Scene difference descriptions:
┄┄┄┄┄┄┄┄┄┄┄┄┄┄┄┄┄┄┄┄

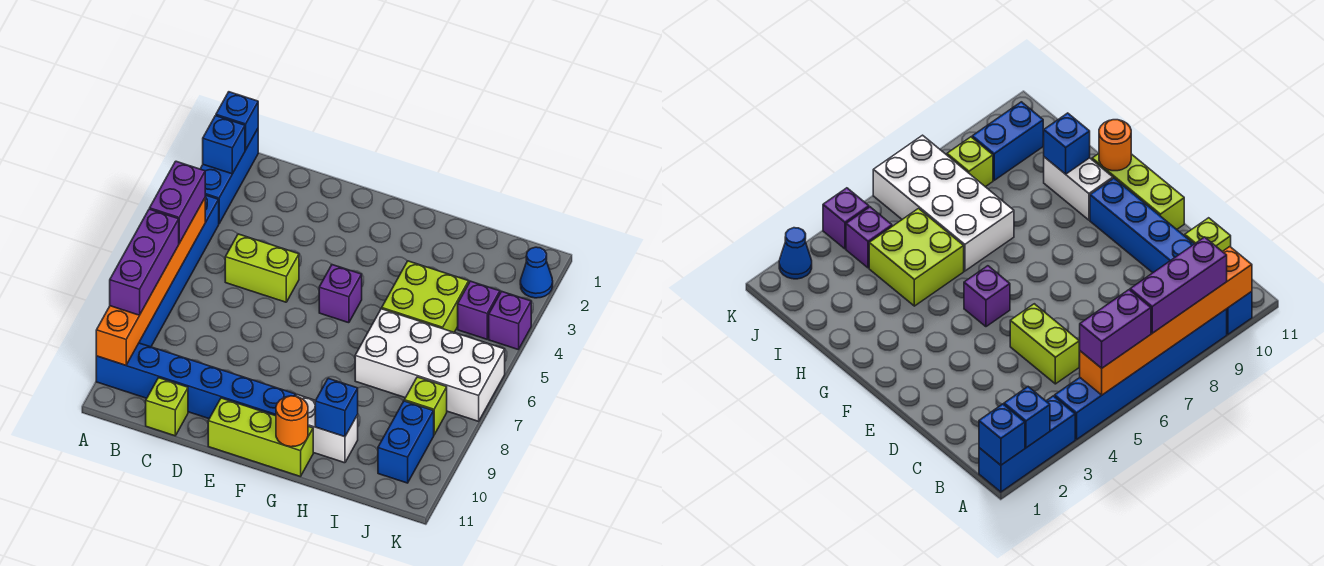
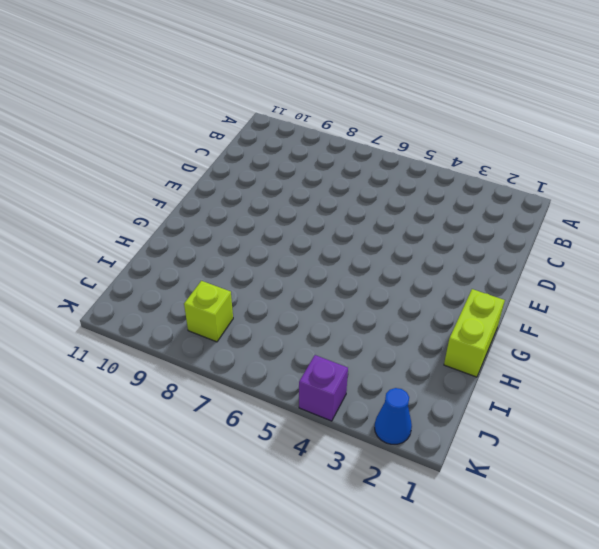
lime brick G1:H1 level 1 -> lime brick C5:D5 level 1
none -> blue brick A1:A3 level 1
none -> blue brick A4:A9 level 1
none -> blue brick A10:F10 level 1

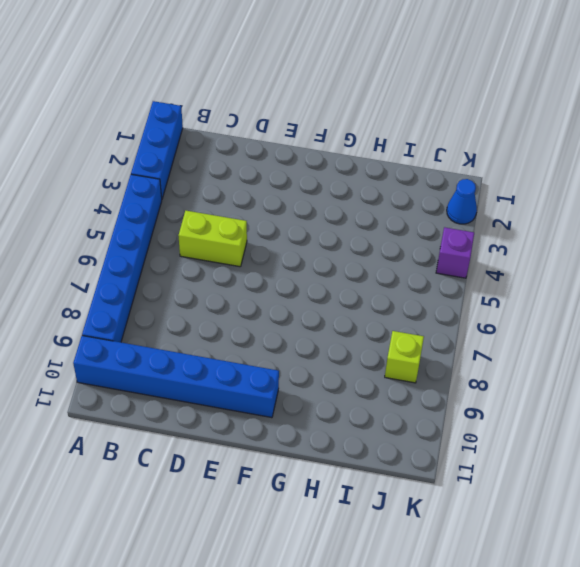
none -> lime brick C11 level 1
none -> lime brick E11:G11 level 1
none -> purple brick F5 level 1

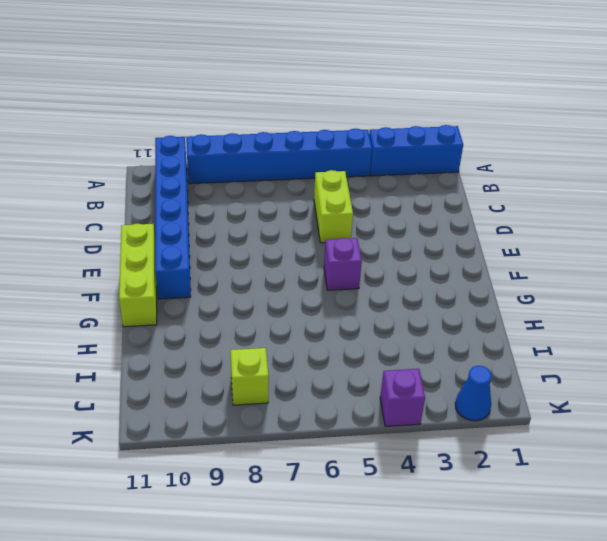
none -> lime brick C11 level 1
none -> white brick G10:H10 level 1
none -> lime brick H4:I5 level 1

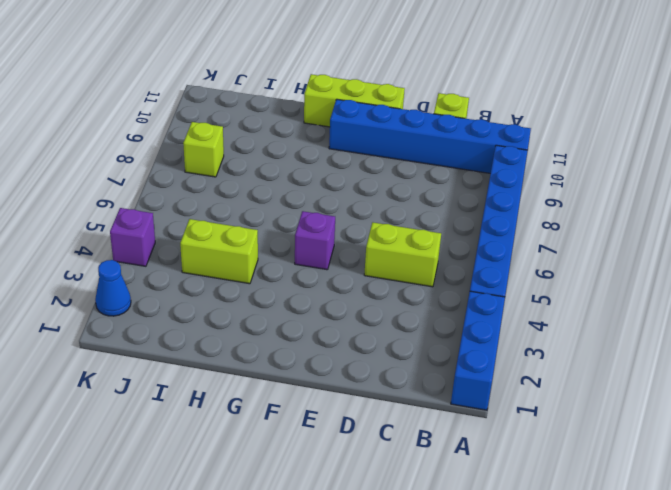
lime brick H4:I4 level 1 -> lime brick H4:I5 level 1
none -> white brick G10:H10 level 1
none -> white brick H6:K7 level 1
none -> purple brick J4 level 1

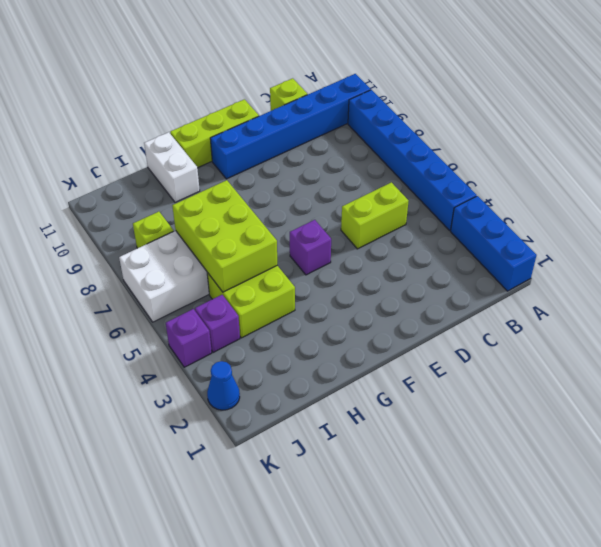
lime brick H5:I7 level 2 -> none
white brick H10:H11 level 1 -> white brick G10:H10 level 1
none -> blue brick J9:J10 level 1
none -> blue brick A1 level 2
none -> blue brick A2 level 2

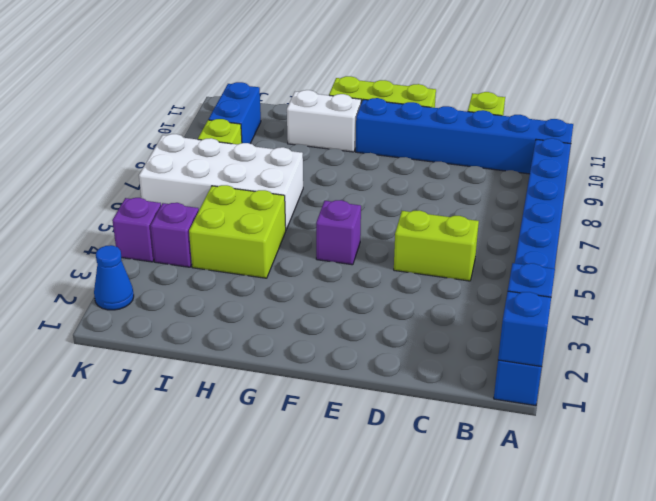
none -> orange brick A5:A10 level 2
none -> orange round brick G11 level 2
none -> blue brick H10 level 2

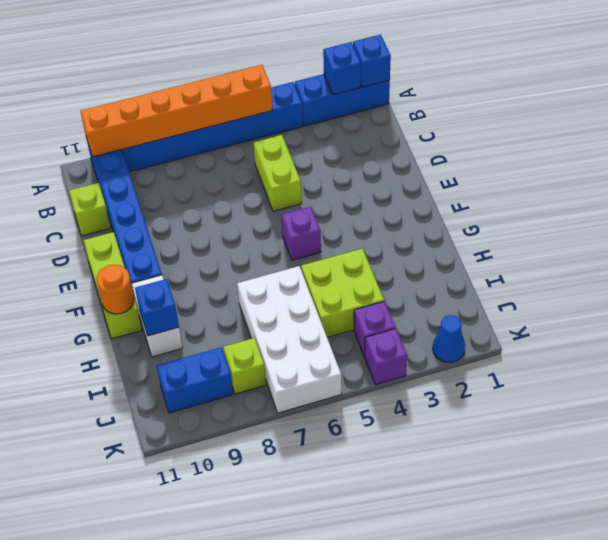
none -> purple brick A5:A6 level 3
none -> purple brick A7:A9 level 3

┄┄┄┄┄┄┄┄┄┄┄┄┄┄┄┄┄┄┄┄

Required work: Please write out, word for word, only the lines from the one holding "none -> lime brick E11:G11 level 1" through the end of the records above, with both end lines included and the pictures dropped.

Written answer:
none -> lime brick E11:G11 level 1
none -> purple brick F5 level 1

none -> lime brick C11 level 1
none -> white brick G10:H10 level 1
none -> lime brick H4:I5 level 1

lime brick H4:I4 level 1 -> lime brick H4:I5 level 1
none -> white brick G10:H10 level 1
none -> white brick H6:K7 level 1
none -> purple brick J4 level 1

lime brick H5:I7 level 2 -> none
white brick H10:H11 level 1 -> white brick G10:H10 level 1
none -> blue brick J9:J10 level 1
none -> blue brick A1 level 2
none -> blue brick A2 level 2

none -> orange brick A5:A10 level 2
none -> orange round brick G11 level 2
none -> blue brick H10 level 2

none -> purple brick A5:A6 level 3
none -> purple brick A7:A9 level 3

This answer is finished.